- **EXERCISE INSTRUCTIONS**
Search each line of the data for the word "degrees"; copy every line where it is found.

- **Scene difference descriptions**
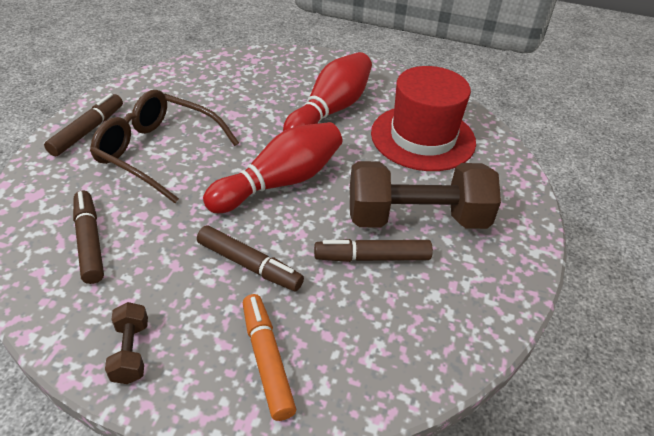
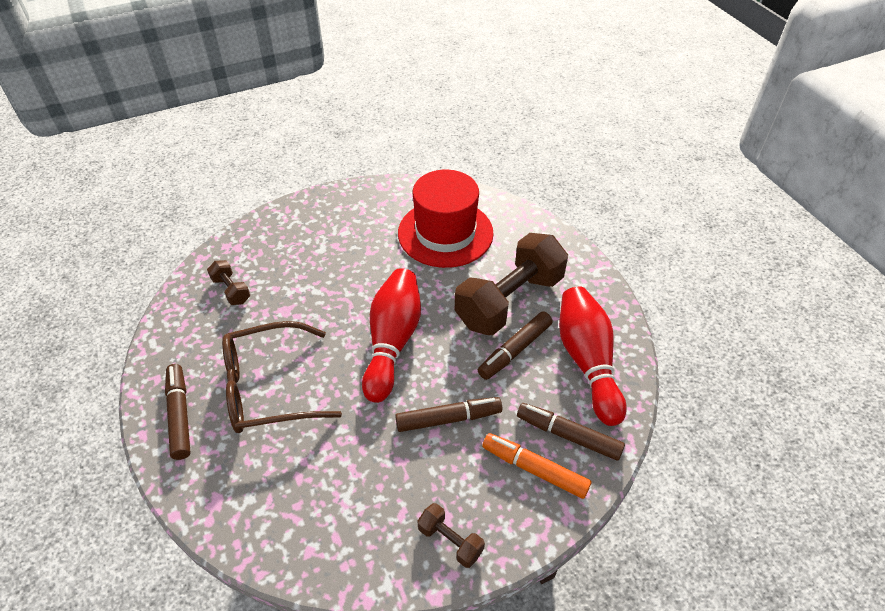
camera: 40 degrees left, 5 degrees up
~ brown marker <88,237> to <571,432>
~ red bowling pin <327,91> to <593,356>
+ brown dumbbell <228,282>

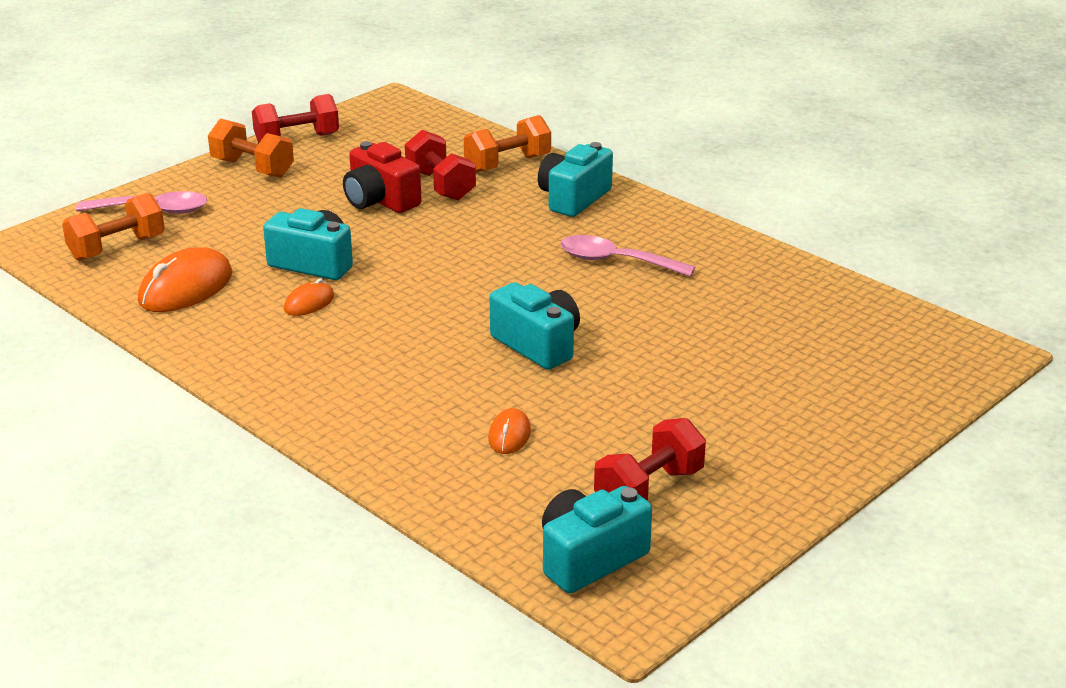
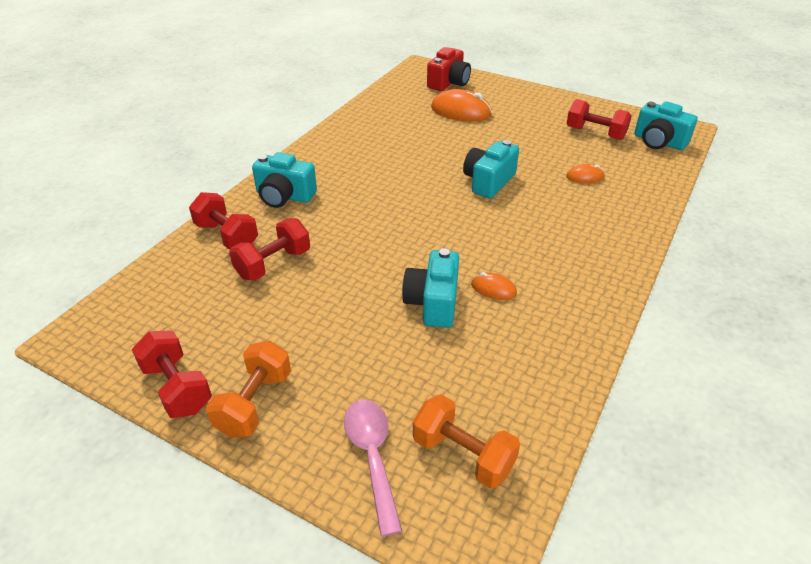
camera: 105 degrees left, 10 degrees up
~ orange mouse <185,279> to <461,105>
~ red camera <382,177> to <449,69>
~ orange dumbbell <507,144> to red dumbbell <223,221>
- pink spoon <627,256>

- **ANSWER TO THE EXERCISE**
camera: 40 degrees left, 5 degrees up
camera: 105 degrees left, 10 degrees up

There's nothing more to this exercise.